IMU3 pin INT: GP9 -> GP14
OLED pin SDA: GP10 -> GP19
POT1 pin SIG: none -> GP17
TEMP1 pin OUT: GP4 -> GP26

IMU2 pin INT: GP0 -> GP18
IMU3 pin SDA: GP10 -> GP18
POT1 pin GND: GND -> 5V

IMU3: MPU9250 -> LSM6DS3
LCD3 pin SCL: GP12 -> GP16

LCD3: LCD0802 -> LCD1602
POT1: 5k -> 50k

▬▬▬▬▬▬▬▬▬▬

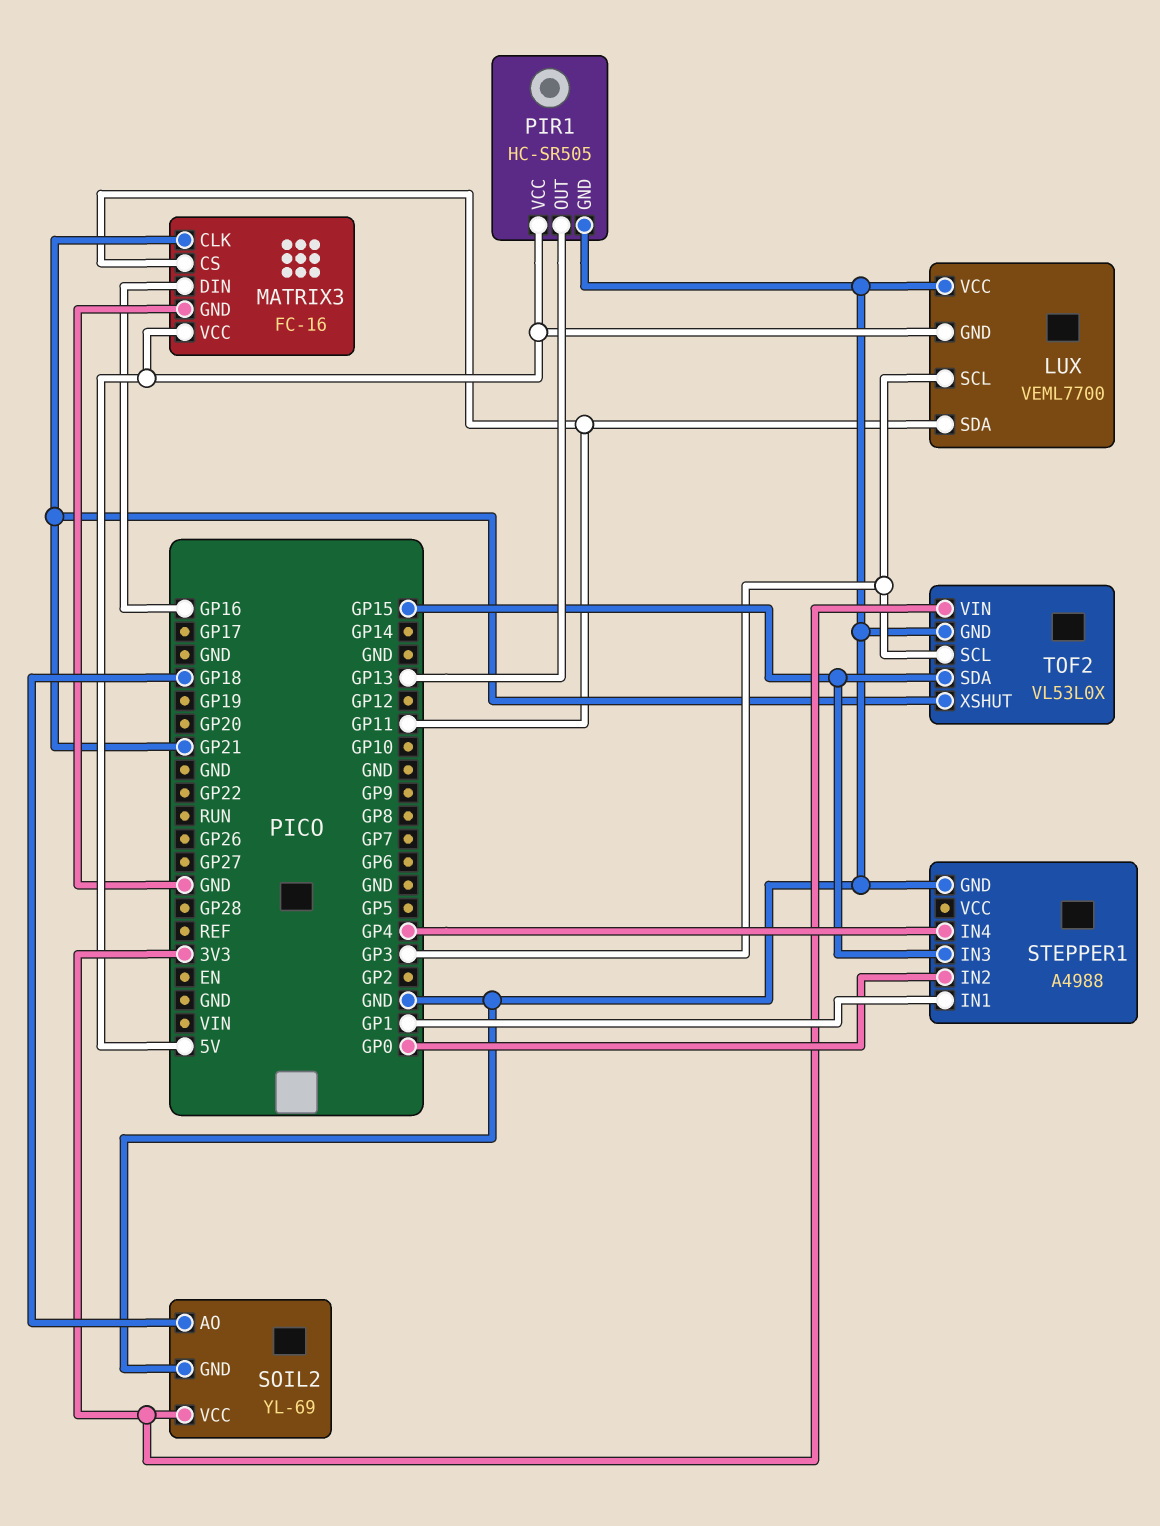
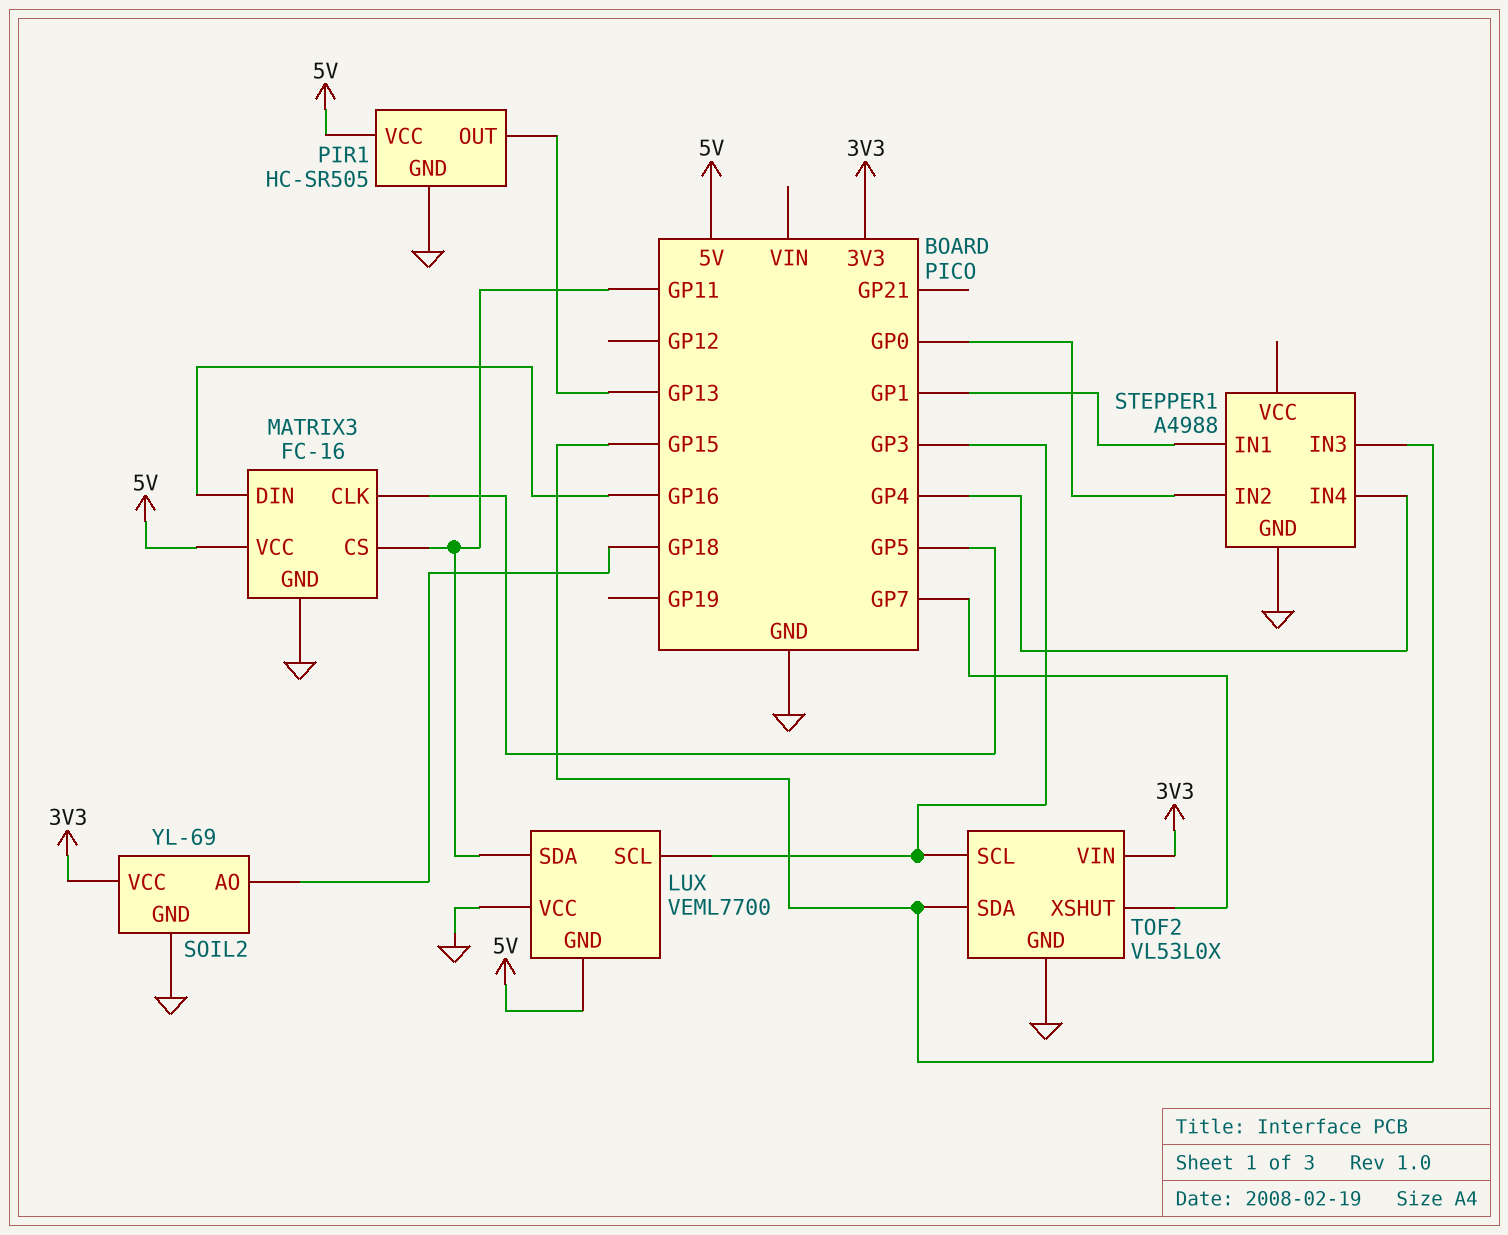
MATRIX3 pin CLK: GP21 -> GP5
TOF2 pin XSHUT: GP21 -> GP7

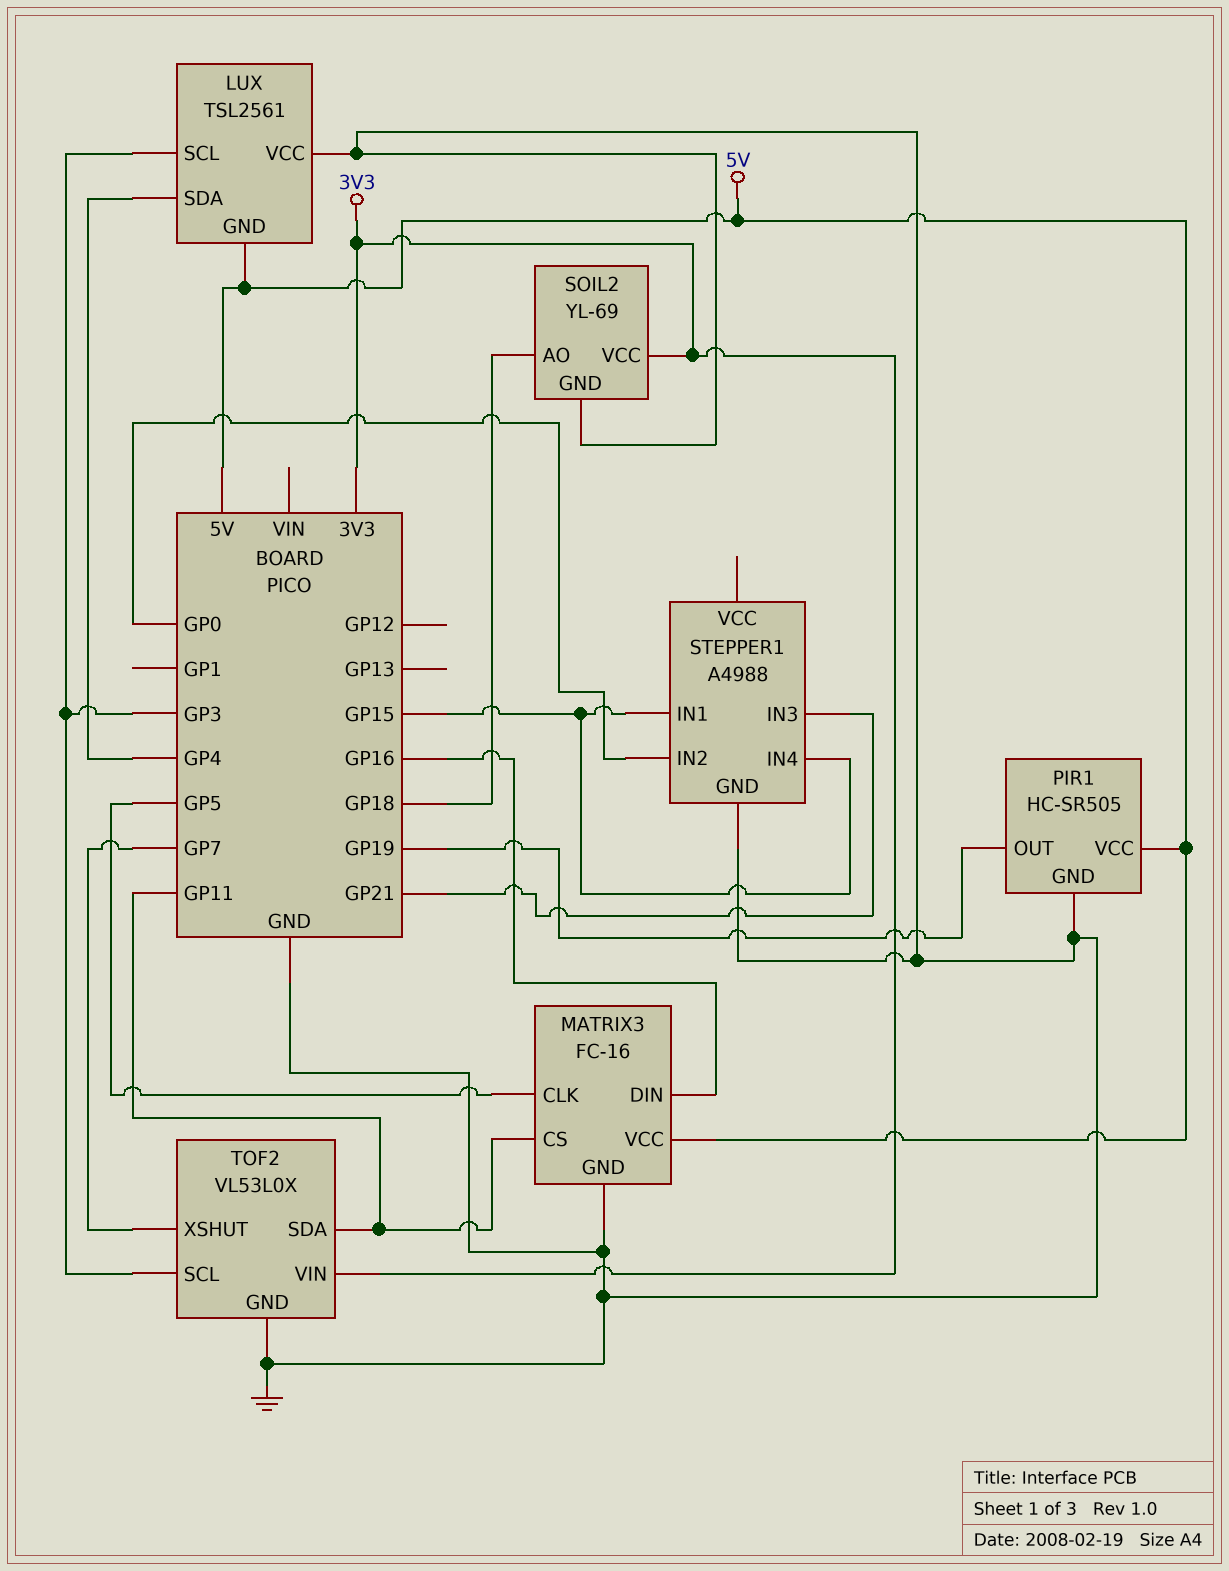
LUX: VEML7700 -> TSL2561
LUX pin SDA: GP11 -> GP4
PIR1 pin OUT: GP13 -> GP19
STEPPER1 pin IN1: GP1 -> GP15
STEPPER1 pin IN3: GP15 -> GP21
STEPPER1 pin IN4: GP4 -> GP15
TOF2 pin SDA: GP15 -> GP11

▬▬▬▬▬▬▬▬▬▬

● WHAT NEEDS TO BE DONE
Will you return exactly the lines above from the one with "PIR1 pin OUT: GP13 -> GP19" down to the one with "TOF2 pin SDA: GP15 -> GP11", counting both as part of the range?

● RESPONSE TO THIS EXERCISE
PIR1 pin OUT: GP13 -> GP19
STEPPER1 pin IN1: GP1 -> GP15
STEPPER1 pin IN3: GP15 -> GP21
STEPPER1 pin IN4: GP4 -> GP15
TOF2 pin SDA: GP15 -> GP11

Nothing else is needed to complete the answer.